### EXERCISE DIRECTIONS
Please reproduce the entries below exactly, leaving the pictures out.

__________

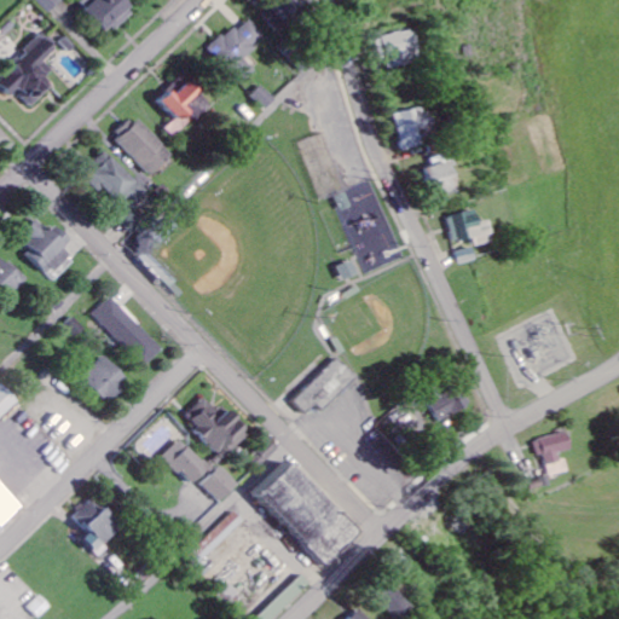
[(92,0),(85,9),(110,35),(137,10),(127,0),(92,0)]
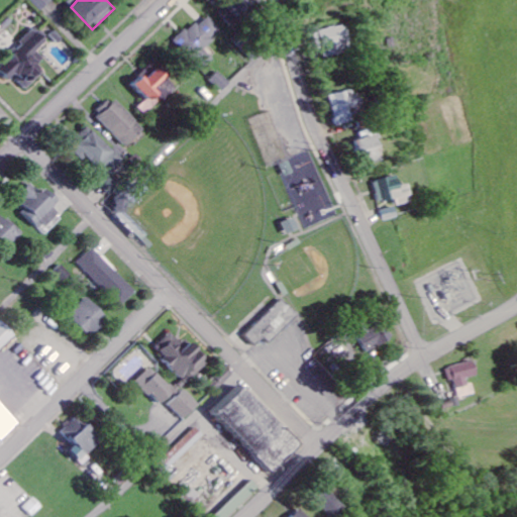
[(260,7),(255,0),(238,0),(221,11),(229,25),(260,7)]
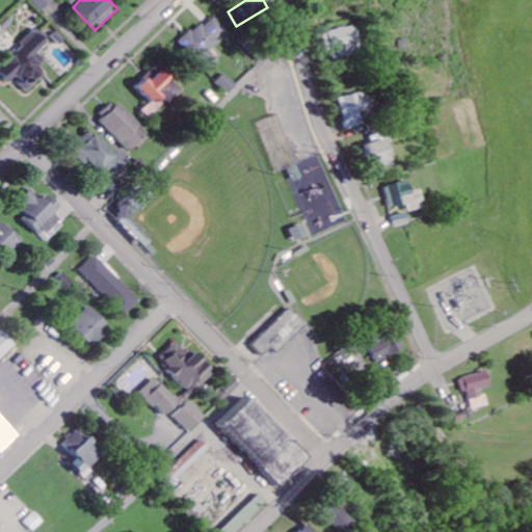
[(230,30),(213,15),(183,45),(210,72),(221,60),(210,49),(230,30)]
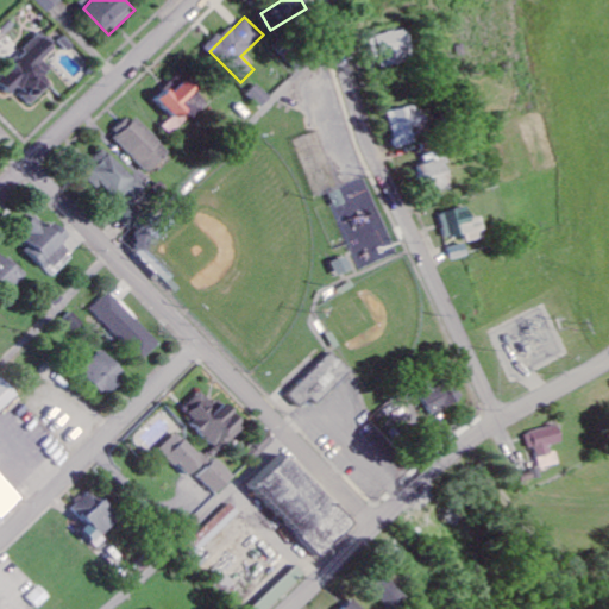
[(412,61),(405,29),(369,37),(374,56),(378,56),(381,67),(412,61)]
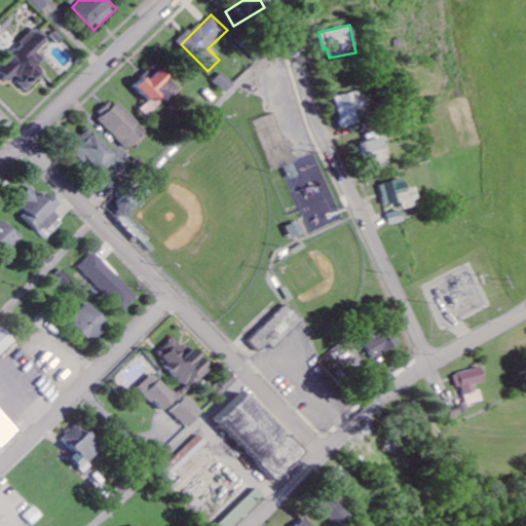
[(48,74),(41,66),(47,61),(40,52),(49,43),(37,30),(23,43),(26,47),(0,70),(10,82),(17,75),(31,89),(48,74)]
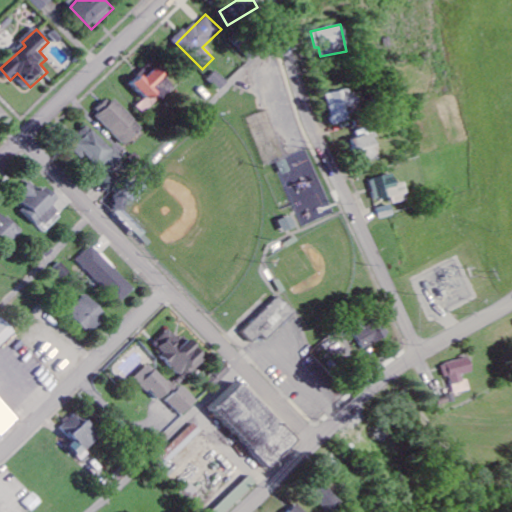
[(148,98),(138,107),(145,114),(176,85),(154,63),(133,83),(148,98)]
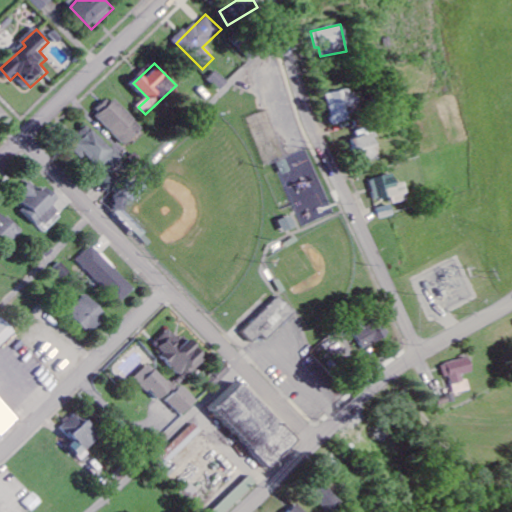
[(210,79),(222,91),(231,83),(219,71),(210,79)]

__________

### SOLUTION TO THIS TASK
[(92,0),(85,9),(110,35),(137,10),(127,0),(92,0)]
[(260,7),(255,0),(238,0),(221,11),(229,25),(260,7)]
[(230,30),(213,15),(183,45),(210,72),(221,60),(210,49),(230,30)]
[(412,61),(405,29),(369,37),(374,56),(378,56),(381,67),(412,61)]
[(48,74),(41,66),(47,61),(40,52),(49,43),(37,30),(23,43),(26,47),(0,70),(10,82),(17,75),(31,89),(48,74)]
[(148,98),(138,107),(145,114),(176,85),(154,63),(133,83),(148,98)]
[(210,79),(222,91),(231,83),(219,71),(210,79)]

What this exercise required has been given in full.